__MATERIALS PROVIDED__:
• • • • • • •
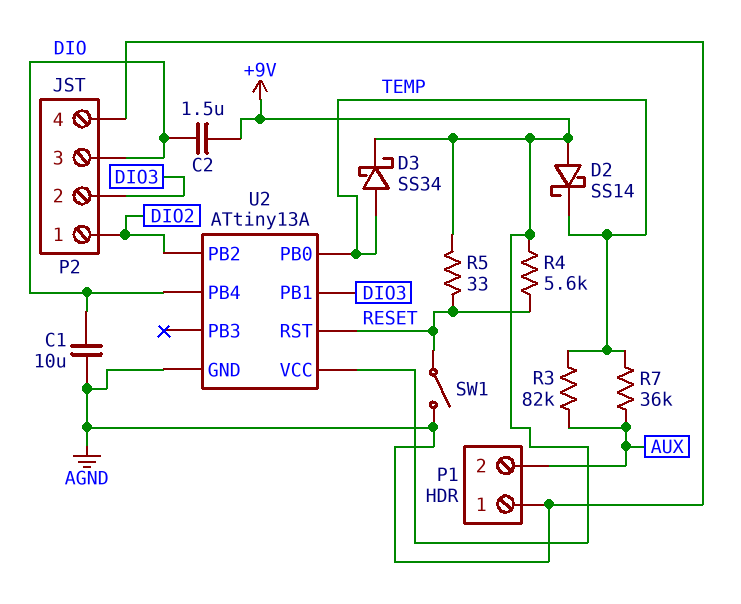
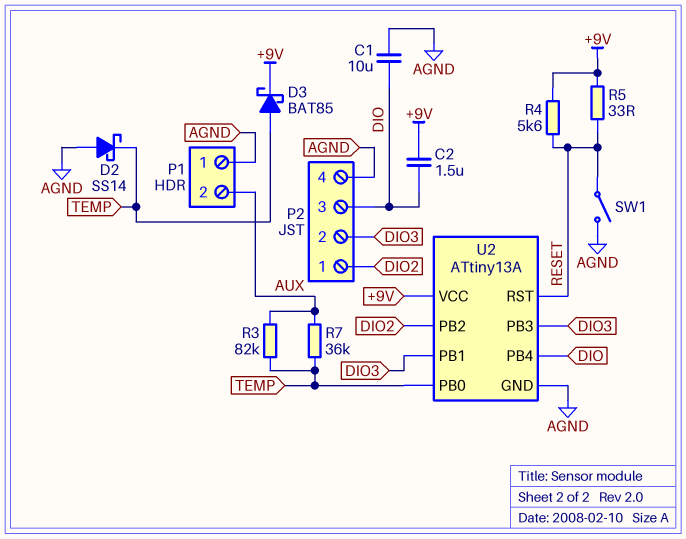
D2: schottky SS14 (A +9V, K TEMP) -> schottky SS14 (A AGND, K TEMP)
D3: schottky SS34 (A TEMP, K +9V) -> schottky BAT85 (A TEMP, K +9V)
U2 pin PB3: none -> DIO3

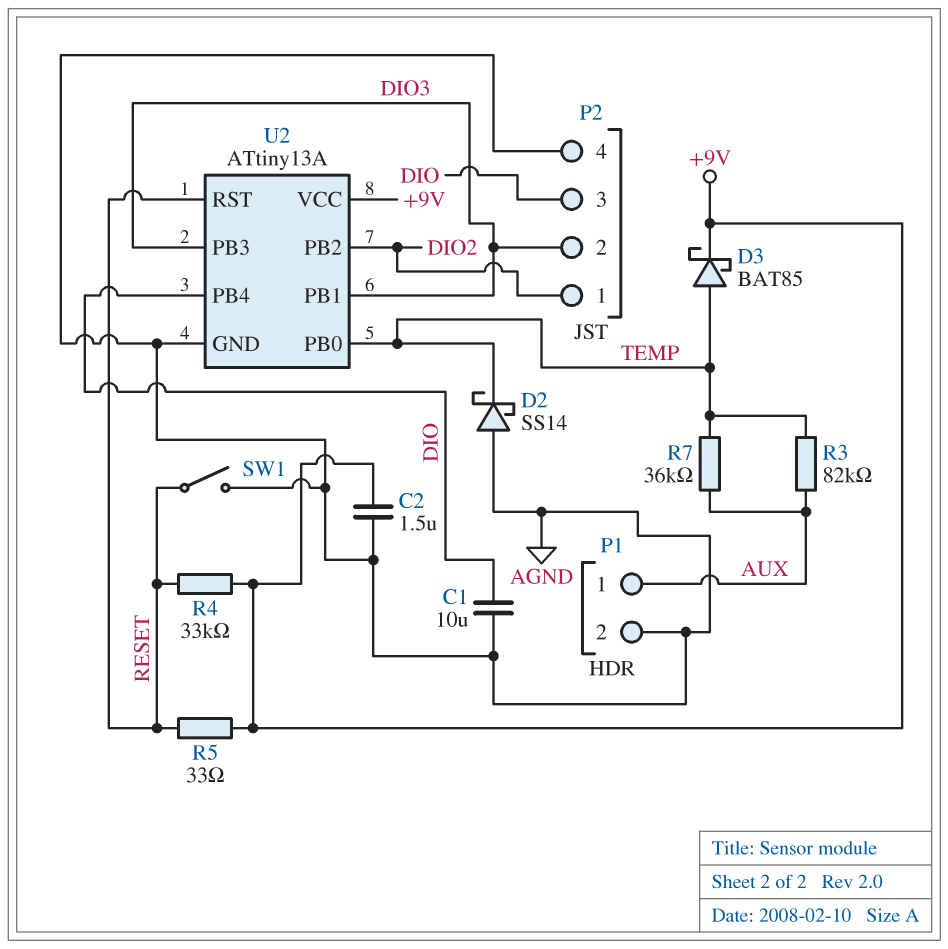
C2: 1.5uF (+9V, DIO) -> 1.5uF (+9V, AGND)
P1 pin 1: AGND -> AUX
P1 pin 2: AUX -> AGND
R4: 5.6k (+9V, RESET) -> 33k (+9V, RESET)

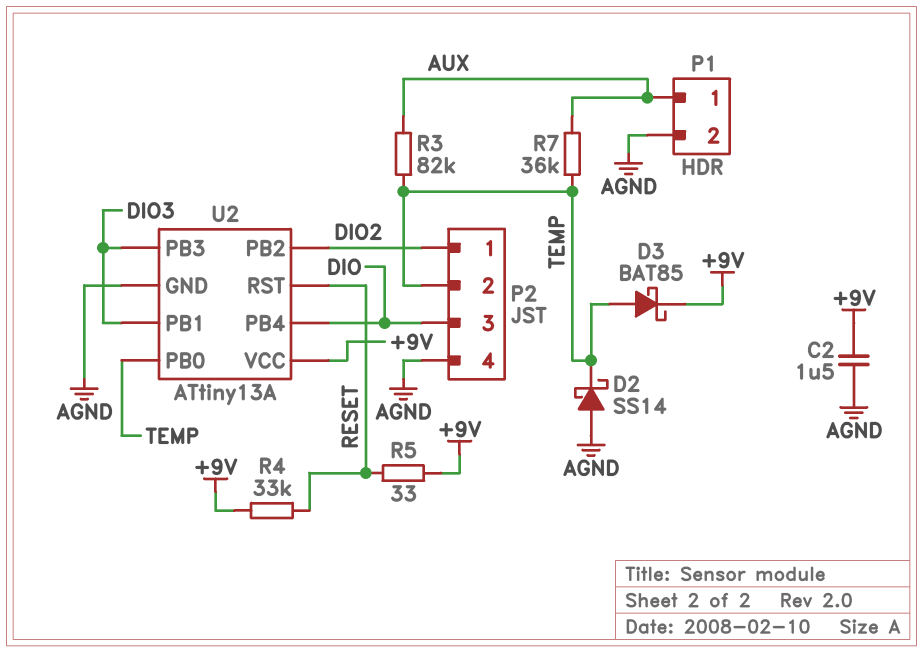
C1: 10uF (AGND, DIO) -> none
P2 pin 2: DIO3 -> TEMP
SW1: switch (AGND, RESET) -> none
• • • • • • •
__YOUR ASSIGNMENT__: The required answer is the line with "C1: 10uF (AGND, DIO) -> none" plus every line after it to the end of the entries above, transcribed exactly.

__OUTPUT FOR THIS TASK__:
C1: 10uF (AGND, DIO) -> none
P2 pin 2: DIO3 -> TEMP
SW1: switch (AGND, RESET) -> none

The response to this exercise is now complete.